▶ _WORK TO COMPLETE_
Below is a listing; restate from it, character for character, the lines beginning at the line holding "blue fish: 10 -> 6" and ending at the line holding "yellow fish: 9 -> 7", both included.

▶ _RECORDS SUPPLIED_
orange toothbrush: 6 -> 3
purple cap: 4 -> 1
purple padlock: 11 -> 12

...

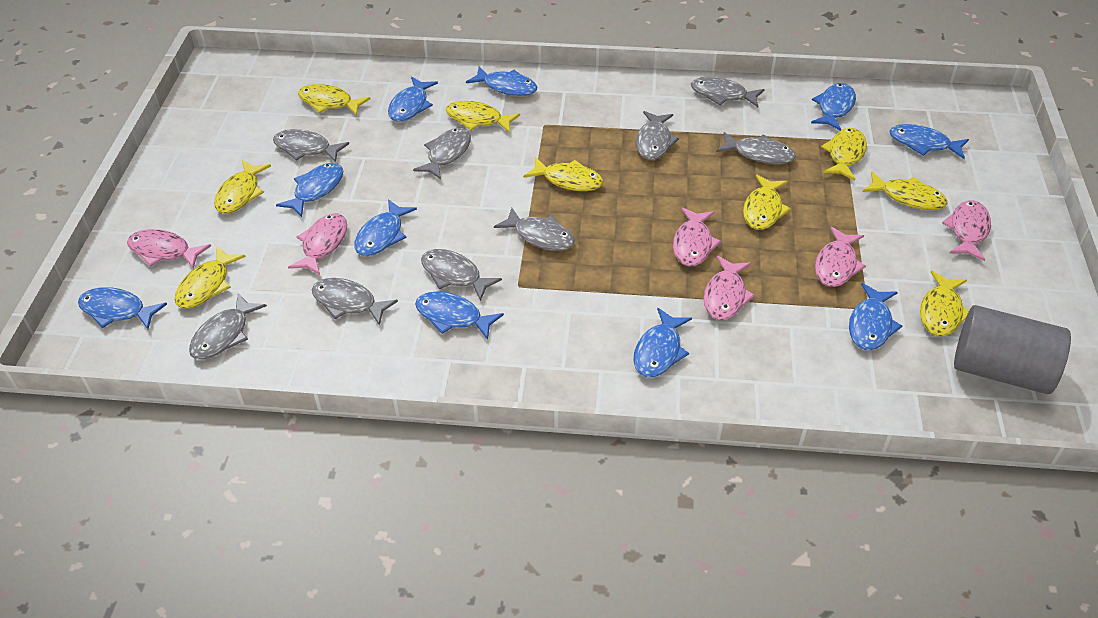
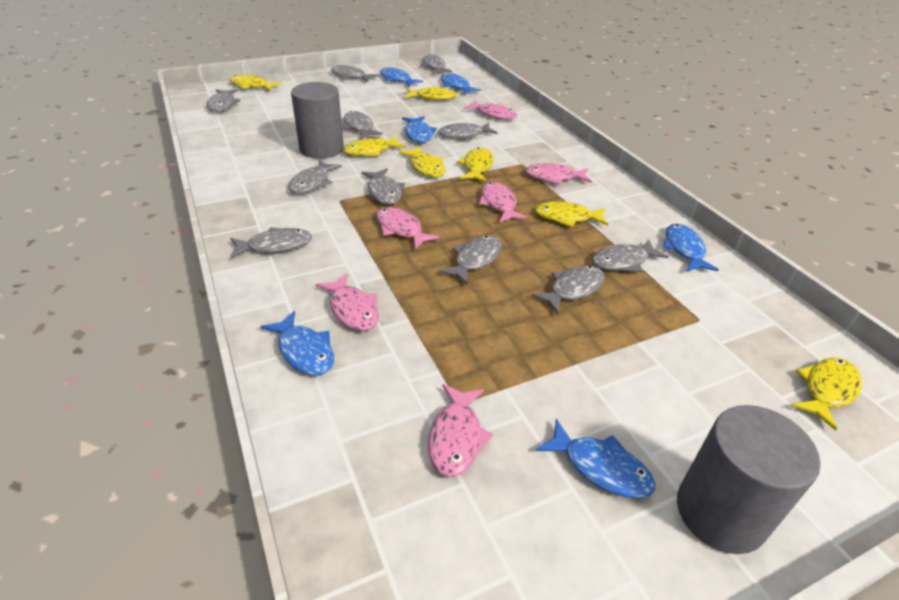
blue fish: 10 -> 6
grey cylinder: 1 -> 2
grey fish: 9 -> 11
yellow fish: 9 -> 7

---

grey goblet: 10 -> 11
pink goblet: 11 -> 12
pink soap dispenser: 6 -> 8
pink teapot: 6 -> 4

▶ _ANSWER FOR THIS EXERCISE_
blue fish: 10 -> 6
grey cylinder: 1 -> 2
grey fish: 9 -> 11
yellow fish: 9 -> 7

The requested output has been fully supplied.